START PROVIDED RECORDS

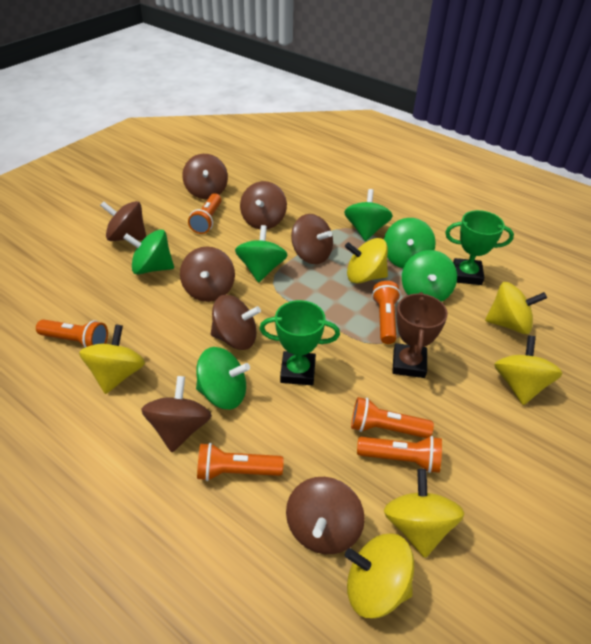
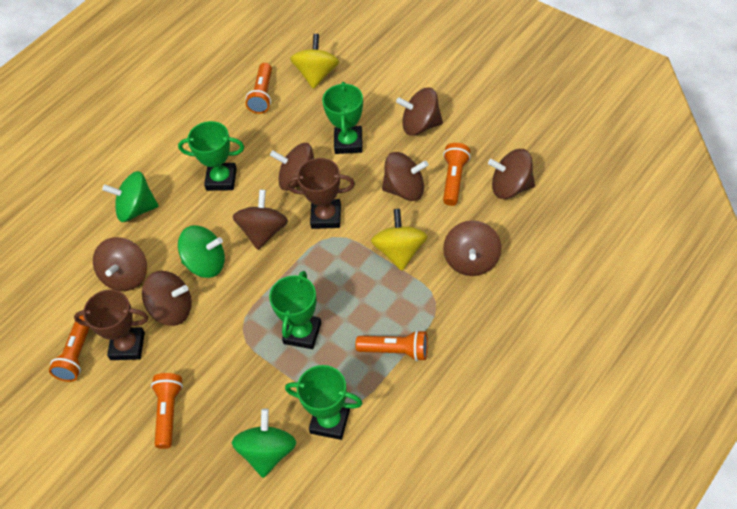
brown trophy: 1 -> 2
green spinning top: 6 -> 3
green trophy: 2 -> 4
orange flashlight: 6 -> 5
yellow spinning top: 6 -> 2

END PROVIDED RECORDS

_TASK REQUIREMENTS_. The lines to return are those in the entries above that hold "green".

_TASK OUTPUT_.
green spinning top: 6 -> 3
green trophy: 2 -> 4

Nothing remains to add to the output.